_How to complete this task_
Look through the entries below for the string "cone", and copy each line where it is found.

_Excerpted records_
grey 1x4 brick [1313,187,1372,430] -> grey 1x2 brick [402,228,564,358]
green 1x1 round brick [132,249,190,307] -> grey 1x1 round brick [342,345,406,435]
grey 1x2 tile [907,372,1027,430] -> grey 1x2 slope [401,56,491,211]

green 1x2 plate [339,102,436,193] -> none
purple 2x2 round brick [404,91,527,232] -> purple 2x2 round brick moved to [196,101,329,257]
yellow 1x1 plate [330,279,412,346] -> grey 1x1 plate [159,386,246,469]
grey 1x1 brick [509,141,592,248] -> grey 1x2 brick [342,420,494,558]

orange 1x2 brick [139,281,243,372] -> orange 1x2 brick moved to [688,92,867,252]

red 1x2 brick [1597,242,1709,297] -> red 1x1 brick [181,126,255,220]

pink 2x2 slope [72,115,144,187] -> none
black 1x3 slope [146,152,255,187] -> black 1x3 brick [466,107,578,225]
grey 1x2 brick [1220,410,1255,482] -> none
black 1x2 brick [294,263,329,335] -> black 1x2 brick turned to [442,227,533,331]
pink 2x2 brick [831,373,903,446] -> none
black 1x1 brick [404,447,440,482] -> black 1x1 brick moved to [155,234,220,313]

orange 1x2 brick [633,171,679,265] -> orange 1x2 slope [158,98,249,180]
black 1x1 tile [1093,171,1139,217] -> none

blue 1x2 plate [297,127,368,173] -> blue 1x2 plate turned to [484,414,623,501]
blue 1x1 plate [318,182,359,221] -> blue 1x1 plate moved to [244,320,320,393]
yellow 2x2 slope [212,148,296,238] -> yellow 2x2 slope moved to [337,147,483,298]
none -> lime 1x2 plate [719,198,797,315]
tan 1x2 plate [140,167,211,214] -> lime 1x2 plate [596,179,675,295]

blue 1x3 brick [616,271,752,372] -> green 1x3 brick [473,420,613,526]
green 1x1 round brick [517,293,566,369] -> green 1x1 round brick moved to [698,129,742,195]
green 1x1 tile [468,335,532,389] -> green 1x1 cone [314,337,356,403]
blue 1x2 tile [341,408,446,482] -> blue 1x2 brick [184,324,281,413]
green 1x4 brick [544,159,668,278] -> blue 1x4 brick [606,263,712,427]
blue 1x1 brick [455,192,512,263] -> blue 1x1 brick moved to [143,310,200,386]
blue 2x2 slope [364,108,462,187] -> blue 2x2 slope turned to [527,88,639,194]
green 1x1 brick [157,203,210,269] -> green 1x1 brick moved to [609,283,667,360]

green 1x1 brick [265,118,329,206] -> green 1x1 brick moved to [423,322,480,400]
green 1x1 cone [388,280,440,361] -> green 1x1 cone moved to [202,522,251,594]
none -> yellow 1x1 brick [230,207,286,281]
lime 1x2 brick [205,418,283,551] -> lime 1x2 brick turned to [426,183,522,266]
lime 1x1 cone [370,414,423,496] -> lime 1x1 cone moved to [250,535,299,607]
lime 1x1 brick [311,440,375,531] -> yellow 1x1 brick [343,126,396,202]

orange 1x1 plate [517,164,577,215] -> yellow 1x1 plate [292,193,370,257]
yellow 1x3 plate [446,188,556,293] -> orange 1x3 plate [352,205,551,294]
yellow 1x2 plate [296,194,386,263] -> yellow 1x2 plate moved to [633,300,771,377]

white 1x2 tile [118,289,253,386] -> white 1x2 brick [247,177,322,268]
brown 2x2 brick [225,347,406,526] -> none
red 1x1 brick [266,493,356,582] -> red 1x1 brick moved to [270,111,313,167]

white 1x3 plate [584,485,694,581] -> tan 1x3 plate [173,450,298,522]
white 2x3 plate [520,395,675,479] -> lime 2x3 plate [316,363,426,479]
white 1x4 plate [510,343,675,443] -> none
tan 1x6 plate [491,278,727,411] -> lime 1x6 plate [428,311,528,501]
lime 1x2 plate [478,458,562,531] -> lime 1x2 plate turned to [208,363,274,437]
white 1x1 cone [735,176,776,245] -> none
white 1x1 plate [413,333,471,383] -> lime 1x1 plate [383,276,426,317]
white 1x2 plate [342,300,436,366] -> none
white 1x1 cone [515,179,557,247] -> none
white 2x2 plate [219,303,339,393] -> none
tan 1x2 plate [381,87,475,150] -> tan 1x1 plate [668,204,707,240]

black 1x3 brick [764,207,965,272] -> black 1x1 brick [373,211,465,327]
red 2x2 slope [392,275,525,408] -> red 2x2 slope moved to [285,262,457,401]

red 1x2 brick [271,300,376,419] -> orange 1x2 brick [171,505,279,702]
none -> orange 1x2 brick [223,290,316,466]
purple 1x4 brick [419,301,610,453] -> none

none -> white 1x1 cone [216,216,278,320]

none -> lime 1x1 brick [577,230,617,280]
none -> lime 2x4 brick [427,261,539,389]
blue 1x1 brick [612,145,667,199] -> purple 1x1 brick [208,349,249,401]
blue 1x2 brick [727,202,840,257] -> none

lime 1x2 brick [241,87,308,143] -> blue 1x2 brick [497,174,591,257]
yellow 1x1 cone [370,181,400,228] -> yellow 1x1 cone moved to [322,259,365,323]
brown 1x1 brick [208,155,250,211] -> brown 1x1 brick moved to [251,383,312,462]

_Result_
green 1x1 tile [468,335,532,389] -> green 1x1 cone [314,337,356,403]
green 1x1 cone [388,280,440,361] -> green 1x1 cone moved to [202,522,251,594]
lime 1x1 cone [370,414,423,496] -> lime 1x1 cone moved to [250,535,299,607]
white 1x1 cone [735,176,776,245] -> none
white 1x1 cone [515,179,557,247] -> none
none -> white 1x1 cone [216,216,278,320]
yellow 1x1 cone [370,181,400,228] -> yellow 1x1 cone moved to [322,259,365,323]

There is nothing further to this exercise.